Information provided:
┄┄┄┄┄┄
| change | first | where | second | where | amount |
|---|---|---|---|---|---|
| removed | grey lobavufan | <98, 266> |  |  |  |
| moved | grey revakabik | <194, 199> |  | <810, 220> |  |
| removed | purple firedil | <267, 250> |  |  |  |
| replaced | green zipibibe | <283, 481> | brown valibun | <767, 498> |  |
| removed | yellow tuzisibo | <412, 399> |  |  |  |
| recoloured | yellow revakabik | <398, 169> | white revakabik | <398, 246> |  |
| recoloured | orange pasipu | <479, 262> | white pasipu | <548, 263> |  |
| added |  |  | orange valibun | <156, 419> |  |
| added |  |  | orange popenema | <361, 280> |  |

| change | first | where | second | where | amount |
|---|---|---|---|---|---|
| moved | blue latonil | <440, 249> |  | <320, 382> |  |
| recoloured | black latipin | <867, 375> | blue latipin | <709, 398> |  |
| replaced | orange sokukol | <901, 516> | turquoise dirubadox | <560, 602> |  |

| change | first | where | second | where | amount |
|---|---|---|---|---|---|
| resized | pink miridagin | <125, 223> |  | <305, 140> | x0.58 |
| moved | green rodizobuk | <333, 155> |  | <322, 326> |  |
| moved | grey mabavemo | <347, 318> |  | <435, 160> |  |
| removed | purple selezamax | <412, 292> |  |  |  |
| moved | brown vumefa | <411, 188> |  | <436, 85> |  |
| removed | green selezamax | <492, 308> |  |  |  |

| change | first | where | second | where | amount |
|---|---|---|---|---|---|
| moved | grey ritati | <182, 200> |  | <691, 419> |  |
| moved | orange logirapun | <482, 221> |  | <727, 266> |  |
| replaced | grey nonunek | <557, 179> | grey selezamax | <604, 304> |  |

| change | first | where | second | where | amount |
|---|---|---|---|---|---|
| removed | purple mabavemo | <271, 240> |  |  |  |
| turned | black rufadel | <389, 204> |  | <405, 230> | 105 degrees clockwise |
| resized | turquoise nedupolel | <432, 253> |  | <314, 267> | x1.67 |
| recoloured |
┄┄┄┄┄┄
Assignment: Your answer consists solely of the lines from the top of the records above through the line that contains "orange valibun |", each echoed exactly.

Exercise solution:
| change | first | where | second | where | amount |
|---|---|---|---|---|---|
| removed | grey lobavufan | <98, 266> |  |  |  |
| moved | grey revakabik | <194, 199> |  | <810, 220> |  |
| removed | purple firedil | <267, 250> |  |  |  |
| replaced | green zipibibe | <283, 481> | brown valibun | <767, 498> |  |
| removed | yellow tuzisibo | <412, 399> |  |  |  |
| recoloured | yellow revakabik | <398, 169> | white revakabik | <398, 246> |  |
| recoloured | orange pasipu | <479, 262> | white pasipu | <548, 263> |  |
| added |  |  | orange valibun | <156, 419> |  |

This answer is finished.